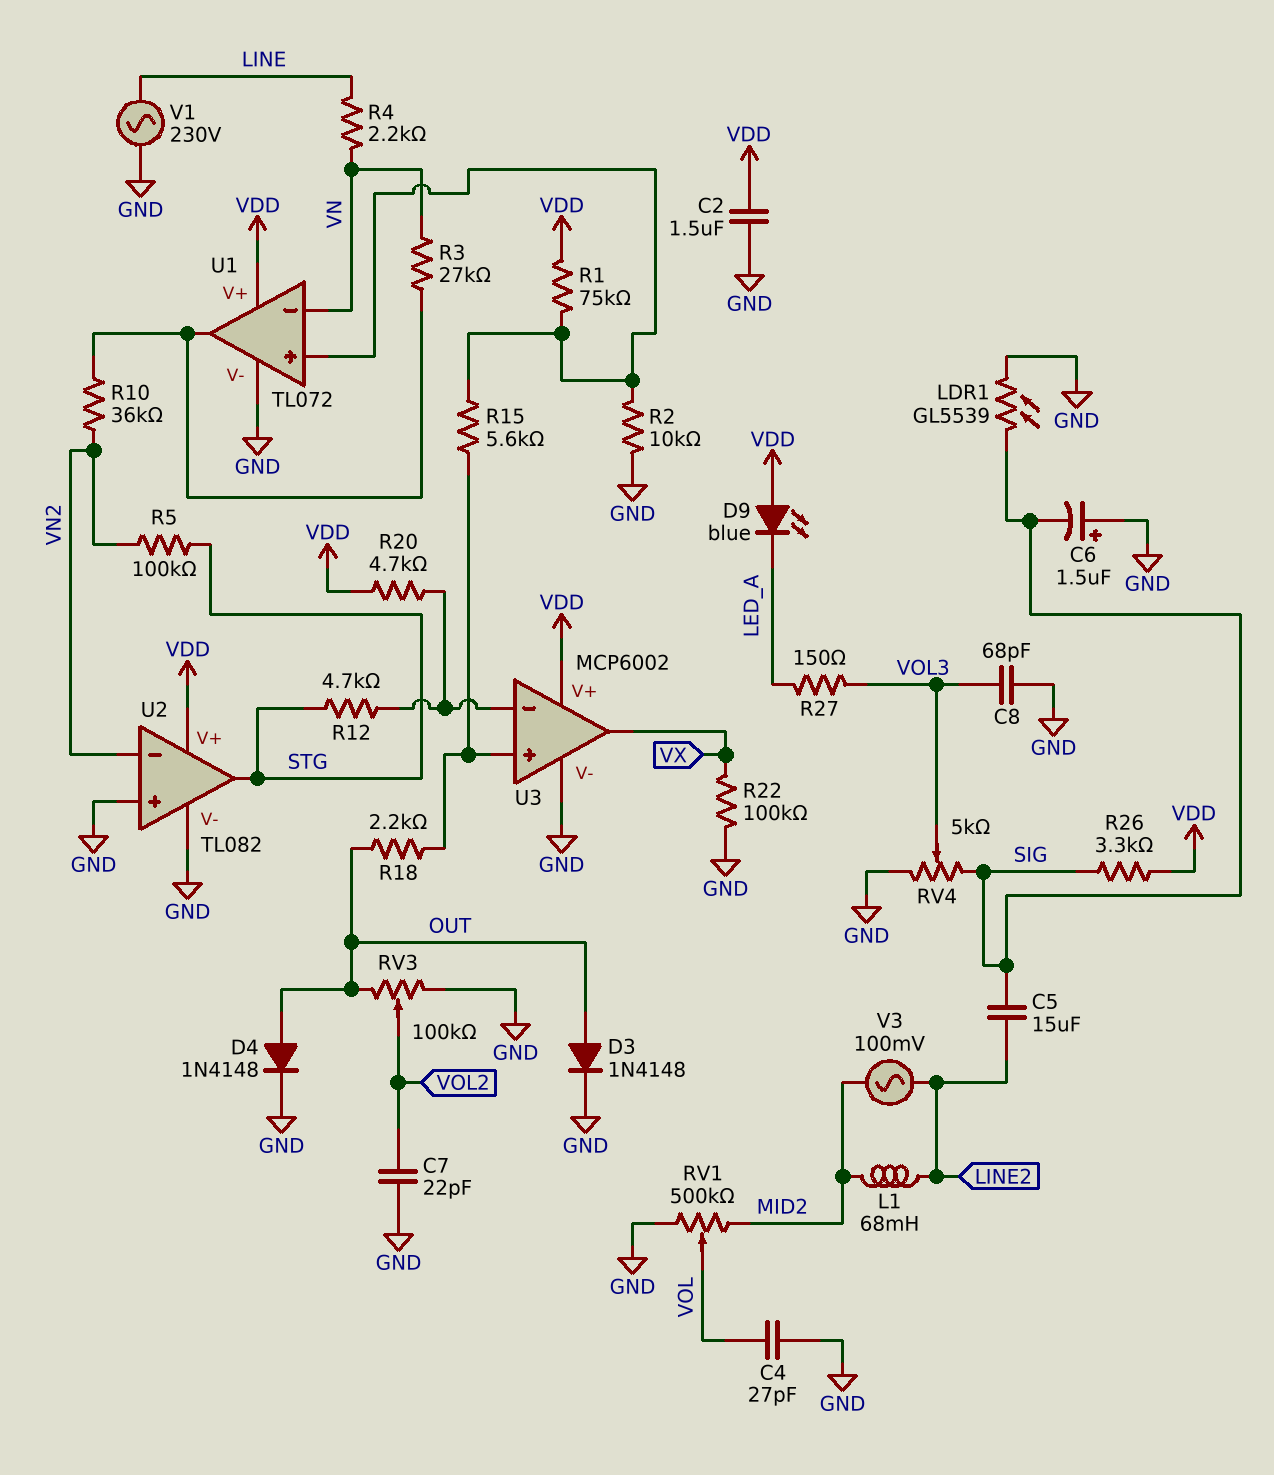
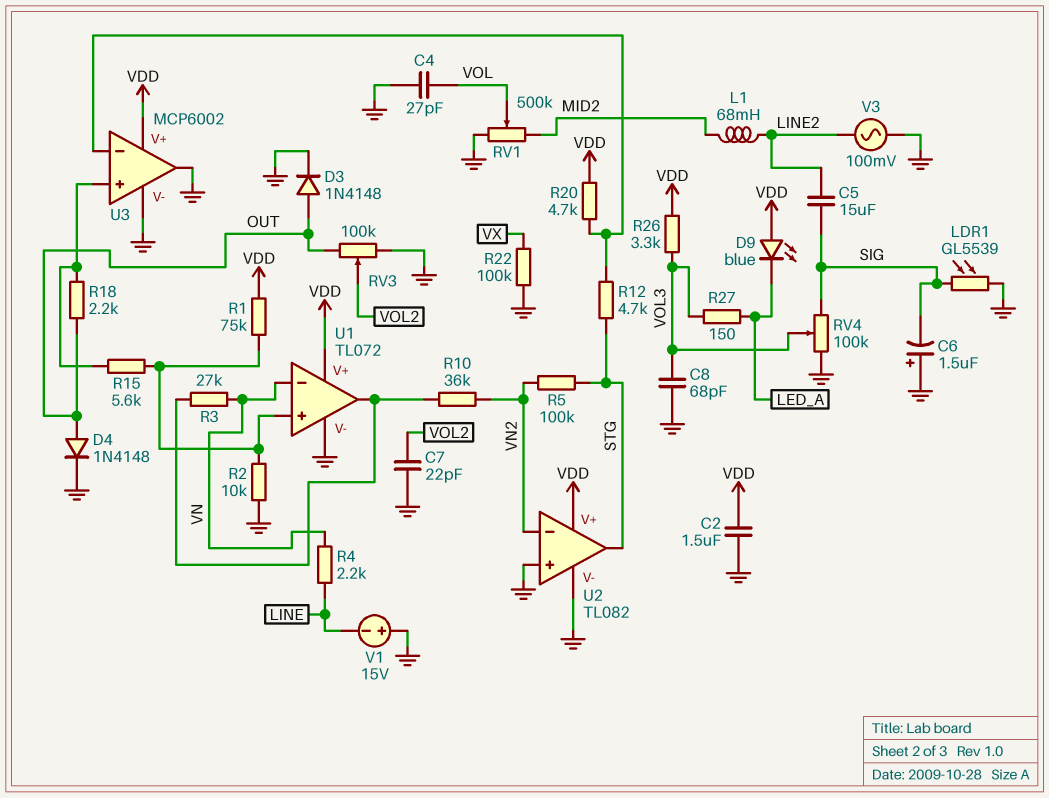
R26: 3.3k (SIG, VDD) -> 3.3k (VDD, VOL3)
RV4: 5k (GND, SIG, wiper VOL3) -> 100k (GND, SIG, wiper VOL3)
U3 pin out: VX -> GND
V1: AC 230V (GND, LINE) -> 15V (plus GND, minus LINE)
V3: AC 100mV (LINE2, MID2) -> AC 100mV (GND, LINE2)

■ ■ ■

Find the line that contains "V1: AC 230V". Copy it and every line after it to the end of the records, exactly, and nothing more.

V1: AC 230V (GND, LINE) -> 15V (plus GND, minus LINE)
V3: AC 100mV (LINE2, MID2) -> AC 100mV (GND, LINE2)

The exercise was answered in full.